_YOUR OBJECTIVE:_
Output only the lines below from the one containing "turquoise can [819,323,866,403]" to the one containing "none -> turquoise plate [318,281,399,339]", exactly as written, both ends kept.

_DATA FOR THIS EXERCISE:_
┌────────

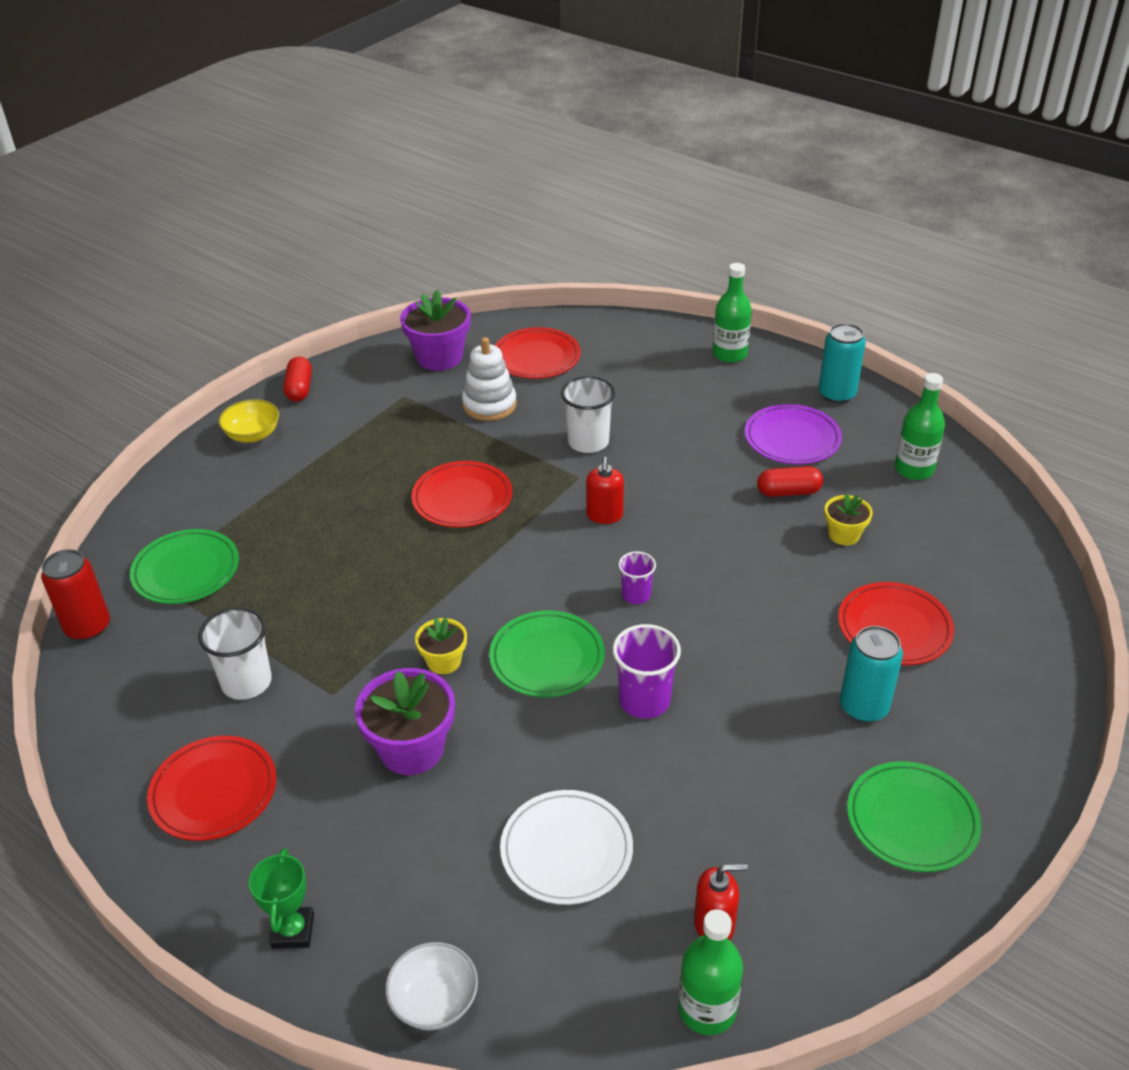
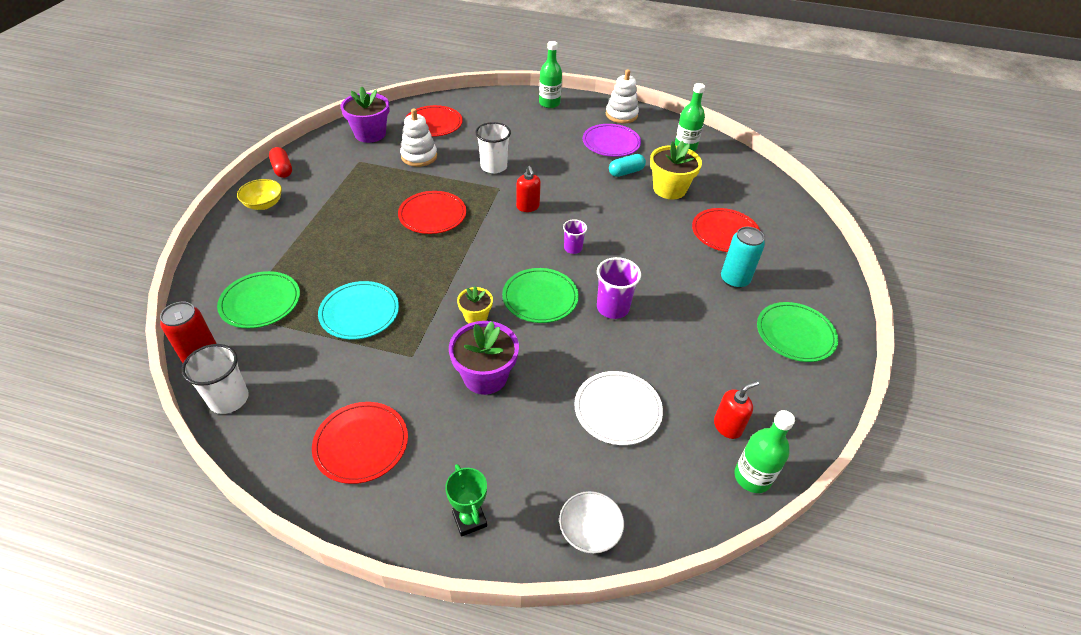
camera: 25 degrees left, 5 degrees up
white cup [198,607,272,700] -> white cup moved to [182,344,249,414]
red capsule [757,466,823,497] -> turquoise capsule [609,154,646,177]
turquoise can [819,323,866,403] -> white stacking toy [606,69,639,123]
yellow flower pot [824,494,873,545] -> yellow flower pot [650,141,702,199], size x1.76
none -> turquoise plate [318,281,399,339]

└────────
┌────────

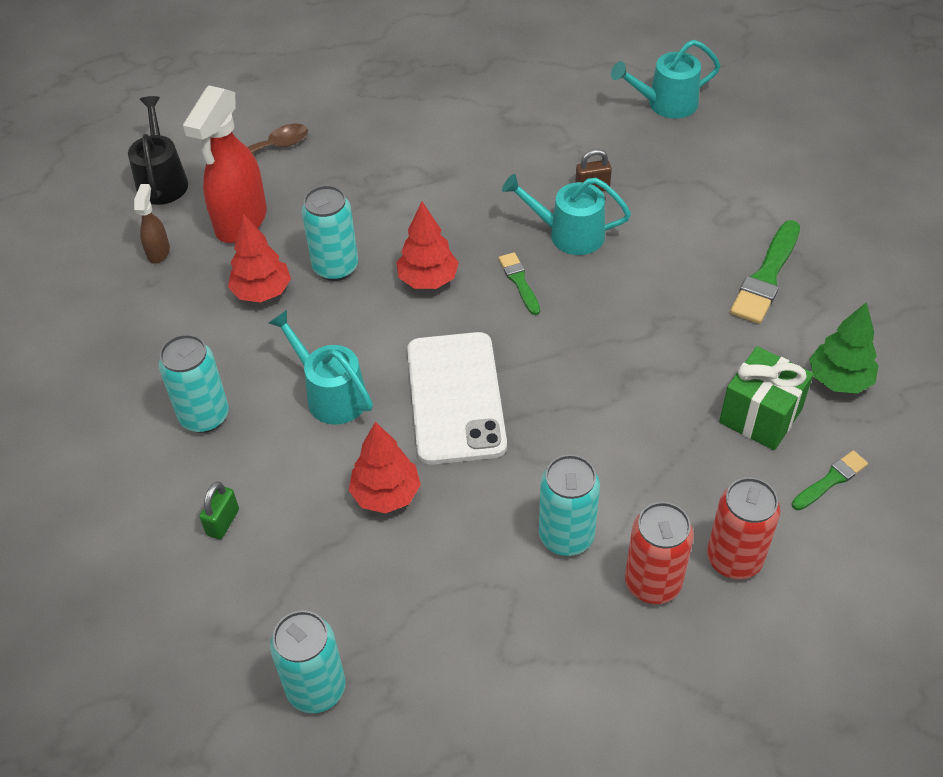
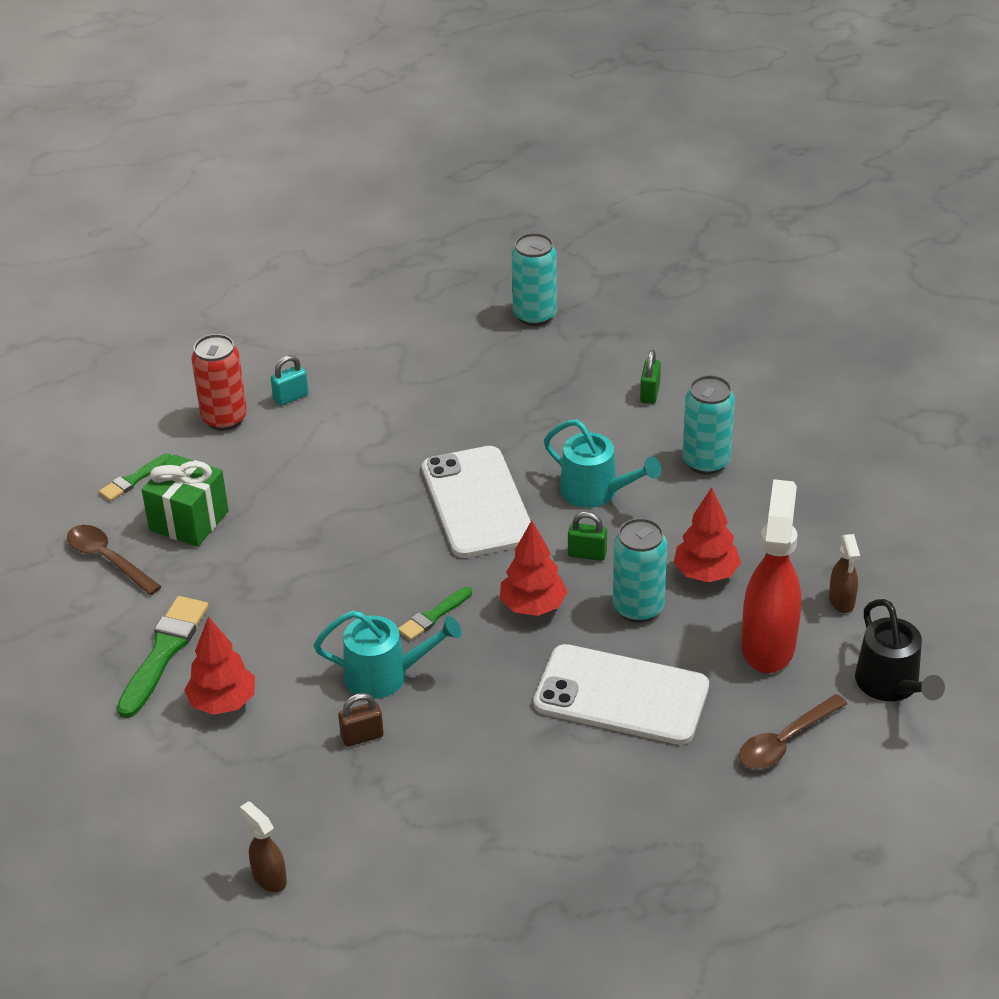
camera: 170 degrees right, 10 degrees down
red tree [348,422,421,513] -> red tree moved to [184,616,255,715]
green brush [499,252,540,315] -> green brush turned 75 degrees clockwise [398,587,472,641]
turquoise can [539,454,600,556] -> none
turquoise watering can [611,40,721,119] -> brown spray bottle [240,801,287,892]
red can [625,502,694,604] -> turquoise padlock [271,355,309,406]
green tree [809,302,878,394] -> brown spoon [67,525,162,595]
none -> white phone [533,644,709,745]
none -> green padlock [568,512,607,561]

└────────
┌────────

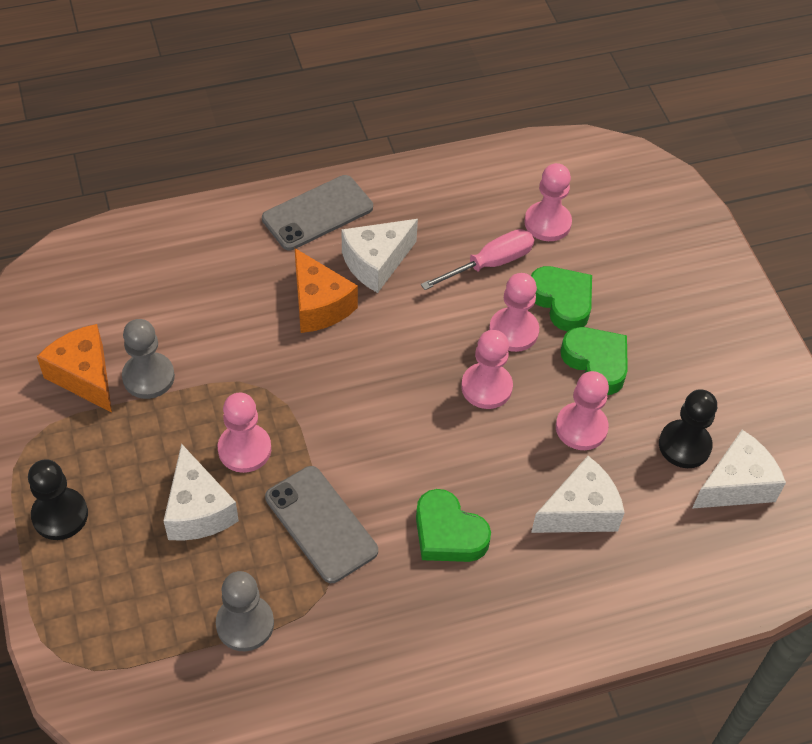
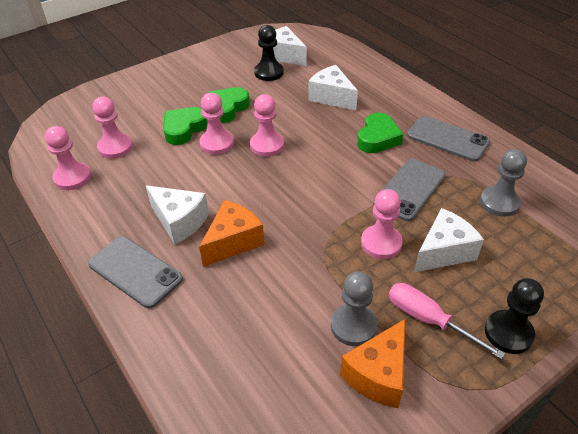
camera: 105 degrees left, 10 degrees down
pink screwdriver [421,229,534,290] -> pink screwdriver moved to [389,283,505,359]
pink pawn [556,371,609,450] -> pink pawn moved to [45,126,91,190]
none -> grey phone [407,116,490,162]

└────────

_PROBLEM SOLUTION:_
turquoise can [819,323,866,403] -> white stacking toy [606,69,639,123]
yellow flower pot [824,494,873,545] -> yellow flower pot [650,141,702,199], size x1.76
none -> turquoise plate [318,281,399,339]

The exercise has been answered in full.